• [ACTIVITY]: Restate the data that follows exactly as it stands, beginning with the first line and ending with the line that contains "C1: 680nF (+15V, GND) -> 470nF (+15V, GND)".

• [EXTRACTED DATA]:
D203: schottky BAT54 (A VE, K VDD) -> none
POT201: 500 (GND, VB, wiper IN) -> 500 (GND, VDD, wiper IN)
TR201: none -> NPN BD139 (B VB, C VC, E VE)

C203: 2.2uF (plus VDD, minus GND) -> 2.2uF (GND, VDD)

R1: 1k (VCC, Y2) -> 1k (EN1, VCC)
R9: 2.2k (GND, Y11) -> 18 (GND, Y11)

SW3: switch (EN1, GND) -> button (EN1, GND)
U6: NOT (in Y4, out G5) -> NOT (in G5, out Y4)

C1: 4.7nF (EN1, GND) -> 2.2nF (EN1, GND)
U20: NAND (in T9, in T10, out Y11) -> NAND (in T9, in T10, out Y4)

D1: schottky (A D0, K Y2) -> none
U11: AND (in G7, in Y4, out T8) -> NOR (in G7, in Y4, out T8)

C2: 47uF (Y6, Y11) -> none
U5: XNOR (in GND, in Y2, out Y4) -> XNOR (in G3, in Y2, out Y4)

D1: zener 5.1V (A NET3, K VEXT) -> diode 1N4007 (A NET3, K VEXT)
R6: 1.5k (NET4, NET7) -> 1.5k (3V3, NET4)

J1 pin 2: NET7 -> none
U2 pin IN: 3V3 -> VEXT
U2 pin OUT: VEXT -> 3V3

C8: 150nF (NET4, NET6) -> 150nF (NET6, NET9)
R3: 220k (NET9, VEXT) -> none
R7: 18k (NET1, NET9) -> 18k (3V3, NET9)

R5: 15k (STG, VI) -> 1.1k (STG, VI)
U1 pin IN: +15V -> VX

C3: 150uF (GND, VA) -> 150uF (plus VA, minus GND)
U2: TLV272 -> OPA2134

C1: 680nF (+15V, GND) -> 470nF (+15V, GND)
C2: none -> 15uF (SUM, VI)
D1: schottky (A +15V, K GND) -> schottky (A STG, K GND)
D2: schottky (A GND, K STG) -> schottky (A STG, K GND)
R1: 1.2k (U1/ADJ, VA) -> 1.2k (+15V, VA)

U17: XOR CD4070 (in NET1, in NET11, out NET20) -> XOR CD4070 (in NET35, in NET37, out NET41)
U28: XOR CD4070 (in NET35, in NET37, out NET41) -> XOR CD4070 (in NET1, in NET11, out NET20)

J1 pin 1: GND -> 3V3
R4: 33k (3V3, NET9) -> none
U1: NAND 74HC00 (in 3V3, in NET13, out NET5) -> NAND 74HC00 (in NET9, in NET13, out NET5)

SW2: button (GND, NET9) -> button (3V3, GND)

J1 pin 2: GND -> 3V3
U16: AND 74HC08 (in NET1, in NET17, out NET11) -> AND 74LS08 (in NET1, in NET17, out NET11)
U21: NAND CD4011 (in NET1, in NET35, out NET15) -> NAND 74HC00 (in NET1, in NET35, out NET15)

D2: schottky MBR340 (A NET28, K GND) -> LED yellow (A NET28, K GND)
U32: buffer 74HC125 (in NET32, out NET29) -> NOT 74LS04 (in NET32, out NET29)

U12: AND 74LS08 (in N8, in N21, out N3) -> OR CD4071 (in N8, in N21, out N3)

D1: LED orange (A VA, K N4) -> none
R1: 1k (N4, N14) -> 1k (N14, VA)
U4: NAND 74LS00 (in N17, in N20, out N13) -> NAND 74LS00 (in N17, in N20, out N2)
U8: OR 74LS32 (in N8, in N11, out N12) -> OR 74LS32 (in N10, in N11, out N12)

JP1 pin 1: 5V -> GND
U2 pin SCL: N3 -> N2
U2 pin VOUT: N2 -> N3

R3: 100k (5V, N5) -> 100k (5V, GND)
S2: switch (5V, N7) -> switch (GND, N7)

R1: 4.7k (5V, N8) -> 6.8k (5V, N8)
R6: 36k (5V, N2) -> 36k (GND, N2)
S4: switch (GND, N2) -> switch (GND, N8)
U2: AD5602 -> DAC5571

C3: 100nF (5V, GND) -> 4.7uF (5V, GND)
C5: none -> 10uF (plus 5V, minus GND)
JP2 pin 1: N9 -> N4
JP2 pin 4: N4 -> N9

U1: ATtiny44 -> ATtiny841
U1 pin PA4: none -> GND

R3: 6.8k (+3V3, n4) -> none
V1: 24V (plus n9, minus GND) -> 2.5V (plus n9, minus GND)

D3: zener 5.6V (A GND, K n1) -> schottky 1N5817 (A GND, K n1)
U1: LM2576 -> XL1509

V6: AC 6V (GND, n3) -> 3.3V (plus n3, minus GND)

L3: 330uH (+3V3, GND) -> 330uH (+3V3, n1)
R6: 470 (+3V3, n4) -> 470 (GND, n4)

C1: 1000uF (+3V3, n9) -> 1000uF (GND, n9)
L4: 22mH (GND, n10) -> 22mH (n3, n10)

• [ANSWER FOR THIS EXERCISE]:
D203: schottky BAT54 (A VE, K VDD) -> none
POT201: 500 (GND, VB, wiper IN) -> 500 (GND, VDD, wiper IN)
TR201: none -> NPN BD139 (B VB, C VC, E VE)

C203: 2.2uF (plus VDD, minus GND) -> 2.2uF (GND, VDD)

R1: 1k (VCC, Y2) -> 1k (EN1, VCC)
R9: 2.2k (GND, Y11) -> 18 (GND, Y11)

SW3: switch (EN1, GND) -> button (EN1, GND)
U6: NOT (in Y4, out G5) -> NOT (in G5, out Y4)

C1: 4.7nF (EN1, GND) -> 2.2nF (EN1, GND)
U20: NAND (in T9, in T10, out Y11) -> NAND (in T9, in T10, out Y4)

D1: schottky (A D0, K Y2) -> none
U11: AND (in G7, in Y4, out T8) -> NOR (in G7, in Y4, out T8)

C2: 47uF (Y6, Y11) -> none
U5: XNOR (in GND, in Y2, out Y4) -> XNOR (in G3, in Y2, out Y4)

D1: zener 5.1V (A NET3, K VEXT) -> diode 1N4007 (A NET3, K VEXT)
R6: 1.5k (NET4, NET7) -> 1.5k (3V3, NET4)

J1 pin 2: NET7 -> none
U2 pin IN: 3V3 -> VEXT
U2 pin OUT: VEXT -> 3V3

C8: 150nF (NET4, NET6) -> 150nF (NET6, NET9)
R3: 220k (NET9, VEXT) -> none
R7: 18k (NET1, NET9) -> 18k (3V3, NET9)

R5: 15k (STG, VI) -> 1.1k (STG, VI)
U1 pin IN: +15V -> VX

C3: 150uF (GND, VA) -> 150uF (plus VA, minus GND)
U2: TLV272 -> OPA2134

C1: 680nF (+15V, GND) -> 470nF (+15V, GND)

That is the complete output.